(Extracted data entries)
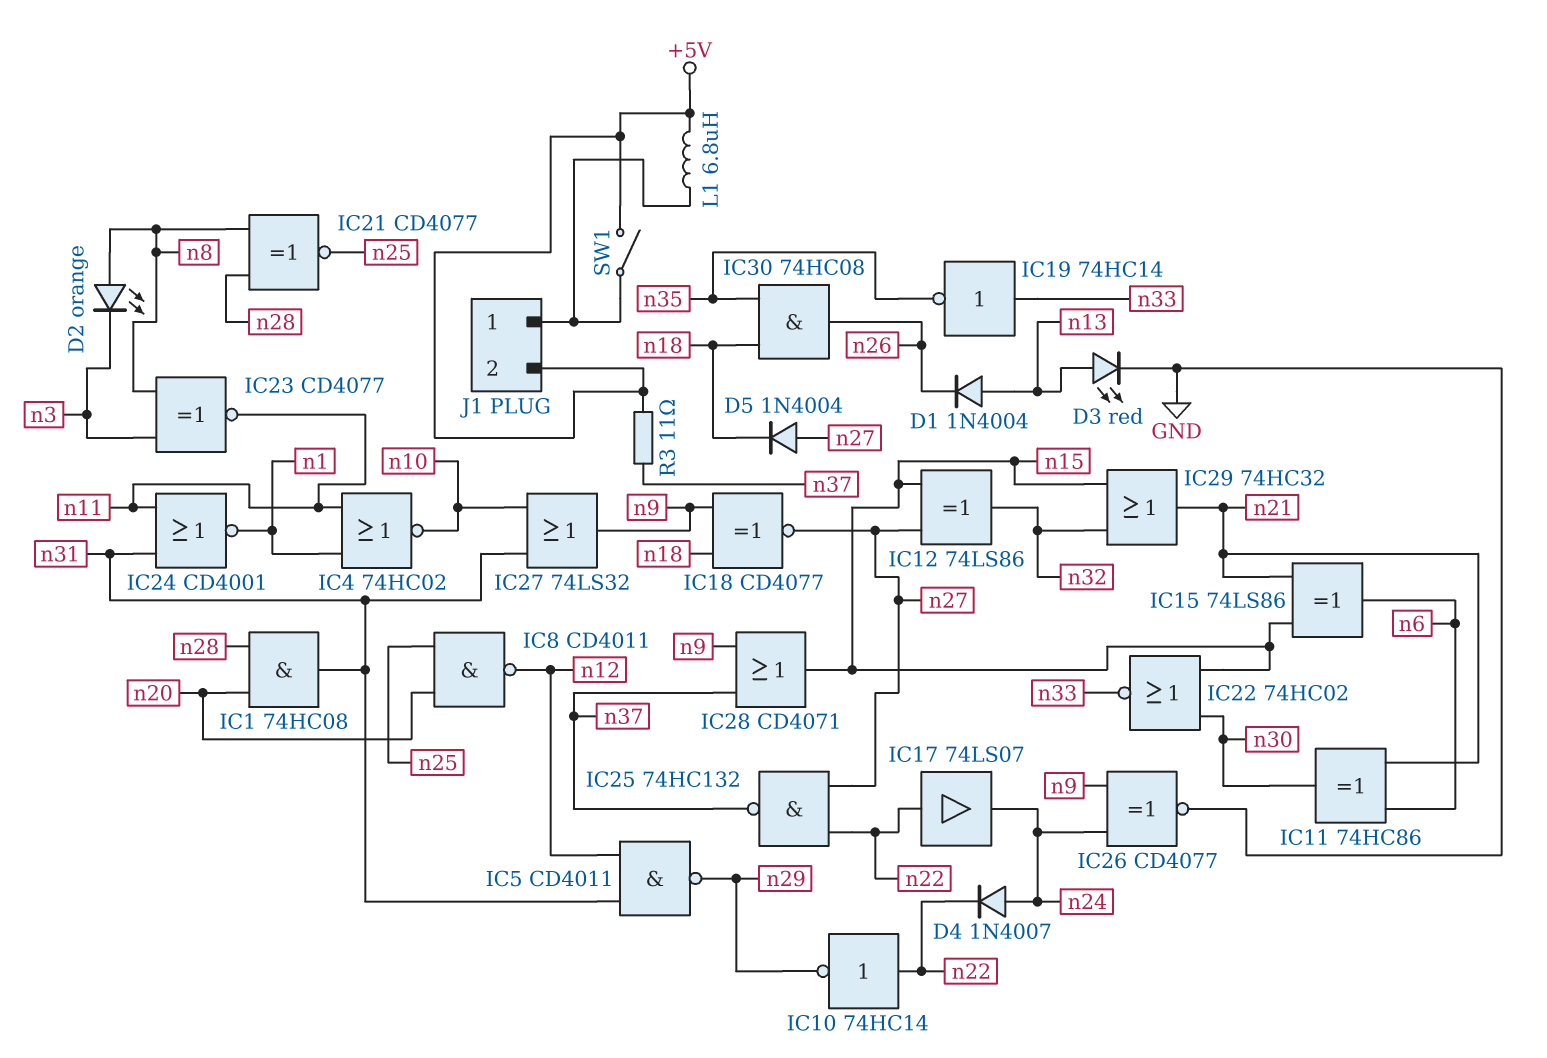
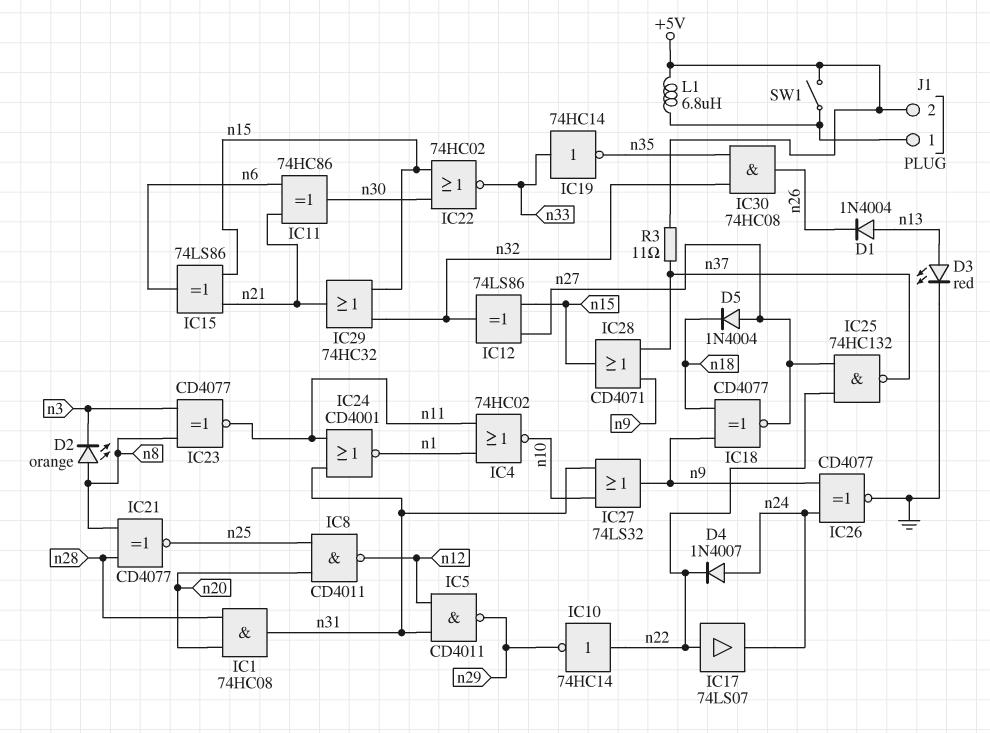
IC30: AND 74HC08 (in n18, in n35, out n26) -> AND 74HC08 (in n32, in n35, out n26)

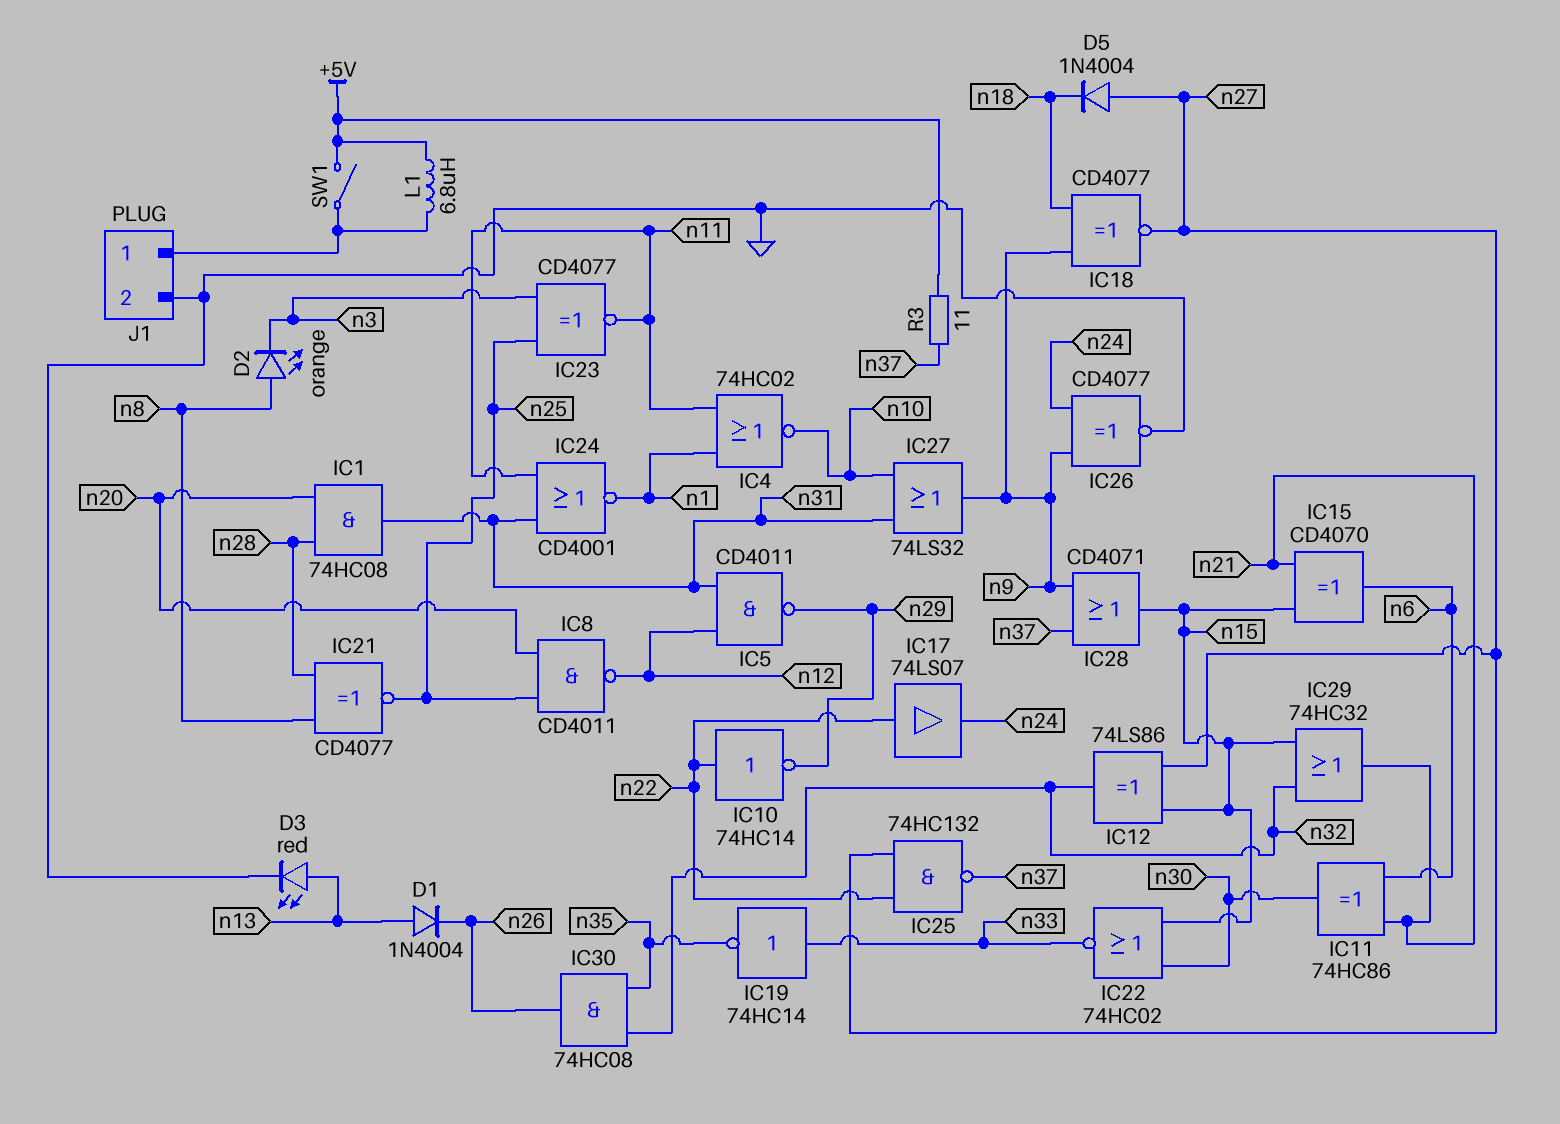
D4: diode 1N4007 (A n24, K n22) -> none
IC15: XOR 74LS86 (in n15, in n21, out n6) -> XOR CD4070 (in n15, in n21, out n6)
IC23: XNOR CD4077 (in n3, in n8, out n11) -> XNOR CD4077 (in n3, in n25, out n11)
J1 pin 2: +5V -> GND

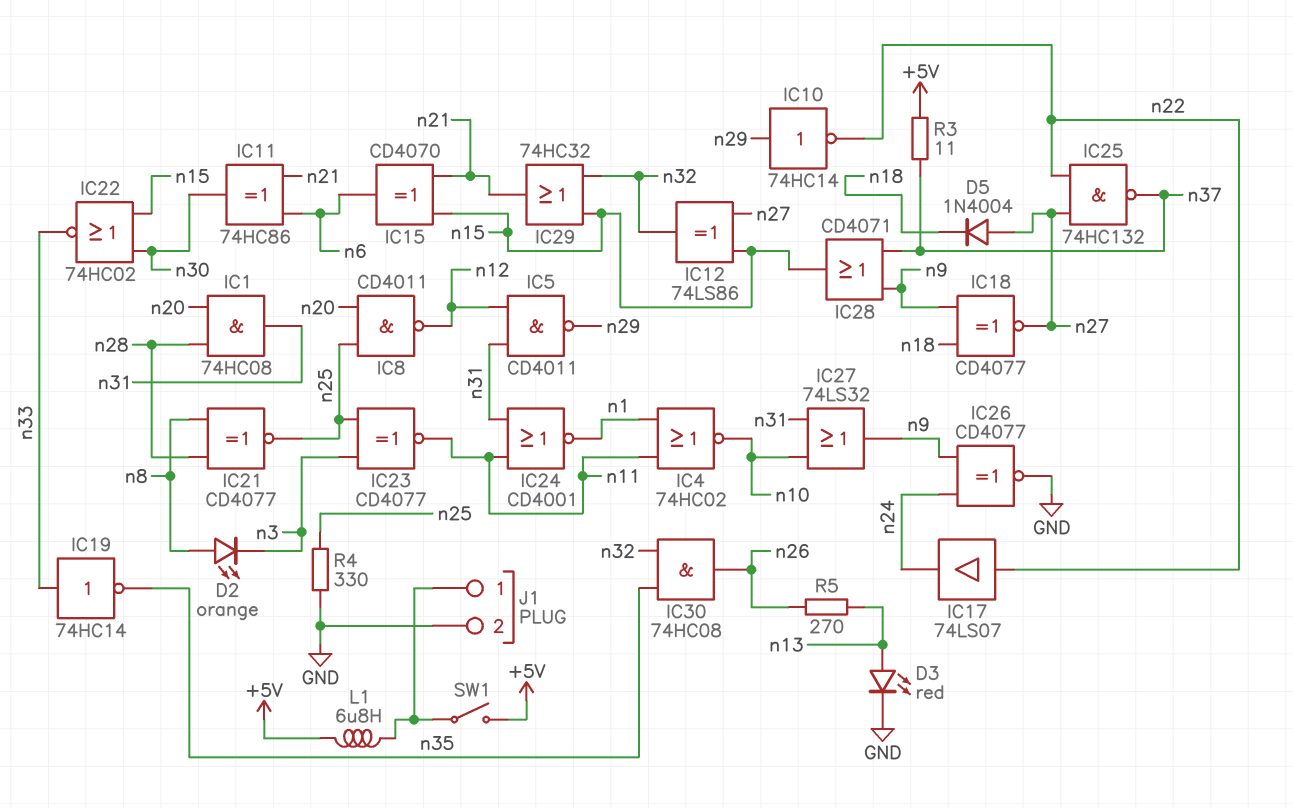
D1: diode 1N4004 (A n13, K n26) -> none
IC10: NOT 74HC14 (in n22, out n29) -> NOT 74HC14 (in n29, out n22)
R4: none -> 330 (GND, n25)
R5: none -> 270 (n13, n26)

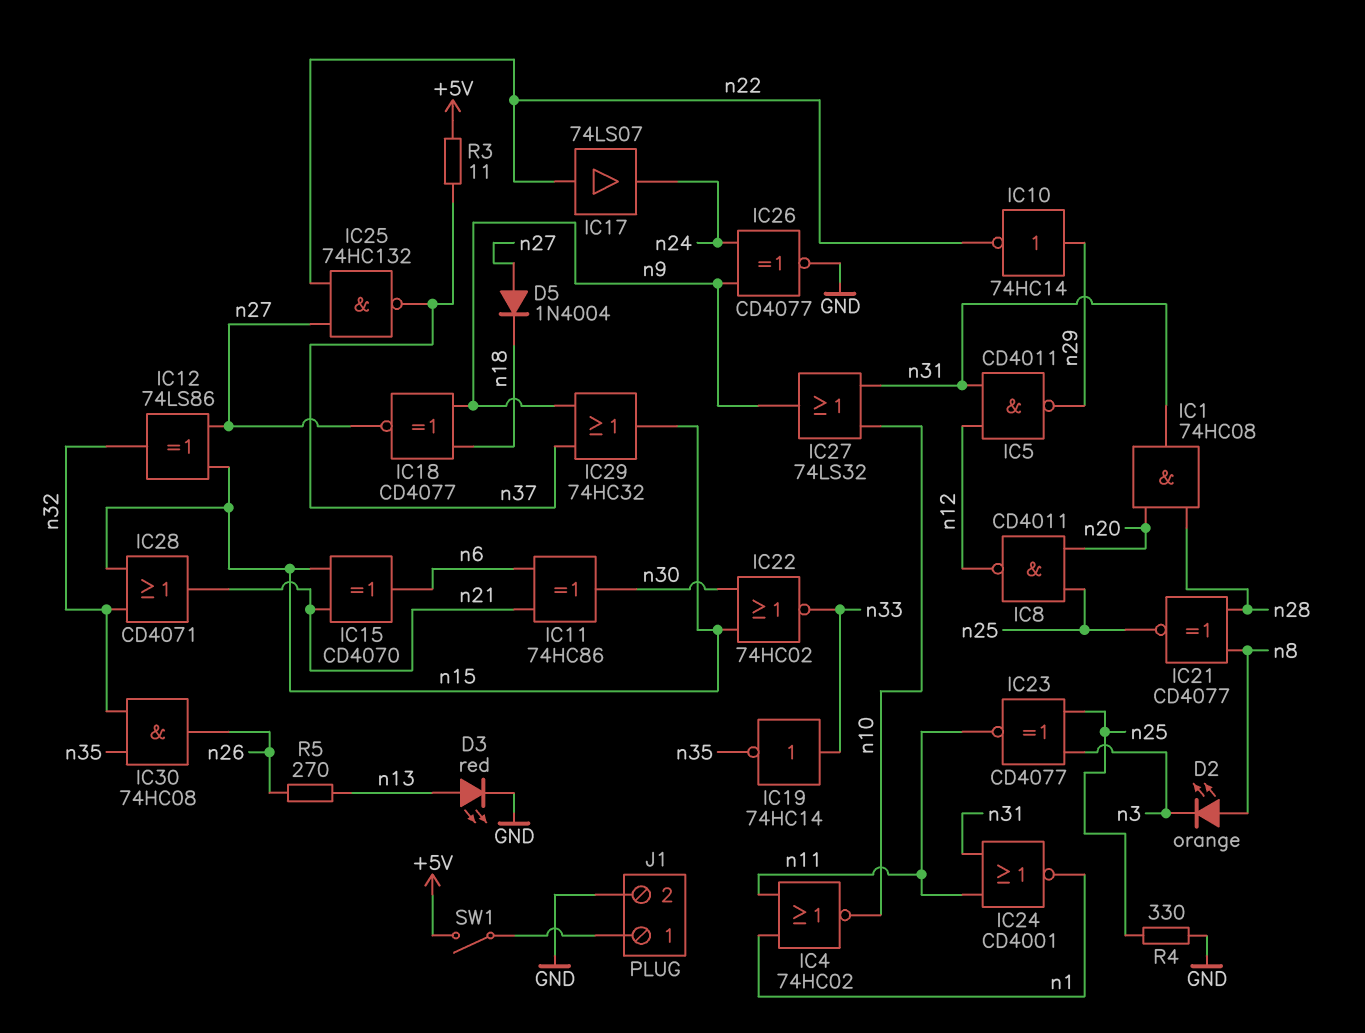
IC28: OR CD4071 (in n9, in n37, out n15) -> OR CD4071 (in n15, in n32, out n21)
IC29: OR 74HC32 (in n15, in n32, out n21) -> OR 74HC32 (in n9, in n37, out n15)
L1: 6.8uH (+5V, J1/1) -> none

---

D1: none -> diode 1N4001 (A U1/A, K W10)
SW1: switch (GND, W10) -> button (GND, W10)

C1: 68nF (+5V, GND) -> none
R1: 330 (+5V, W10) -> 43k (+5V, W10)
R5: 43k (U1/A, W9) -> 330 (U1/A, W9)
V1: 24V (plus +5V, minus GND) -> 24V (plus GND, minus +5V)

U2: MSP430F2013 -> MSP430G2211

_WORK ITEM:_ From the entries above, extract each line containing "none".

_EXERCISE ANSWER:_
D4: diode 1N4007 (A n24, K n22) -> none
D1: diode 1N4004 (A n13, K n26) -> none
R4: none -> 330 (GND, n25)
R5: none -> 270 (n13, n26)
L1: 6.8uH (+5V, J1/1) -> none
D1: none -> diode 1N4001 (A U1/A, K W10)
C1: 68nF (+5V, GND) -> none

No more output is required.